Exercise brief
In your copy, repeat the records exactly and leave out the pictures.

○ ○ ○ ○ ○ ○ ○

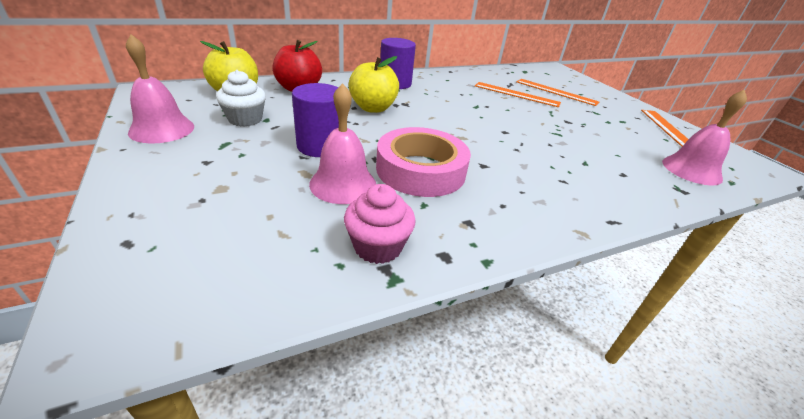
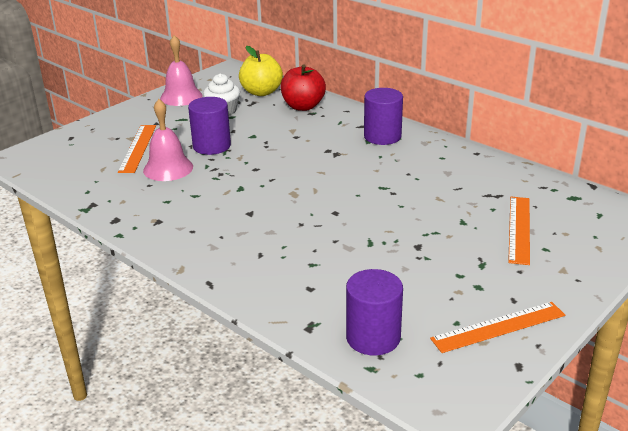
camera: 70 degrees right, 5 degrees down
(373, 108) = (305, 144): yellow apple -> none
(378, 247) = (109, 197): pink cupcake -> none
(421, 170) = (213, 189): pink tape -> none
(516, 94) = (461, 204): orange ruler -> orange ruler (137, 148)
(691, 170) = (373, 337): pink bell -> purple cylinder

○ ○ ○ ○ ○ ○ ○

Response to this task
camera: 70 degrees right, 5 degrees down
(373, 108) = (305, 144): yellow apple -> none
(378, 247) = (109, 197): pink cupcake -> none
(421, 170) = (213, 189): pink tape -> none
(516, 94) = (461, 204): orange ruler -> orange ruler (137, 148)
(691, 170) = (373, 337): pink bell -> purple cylinder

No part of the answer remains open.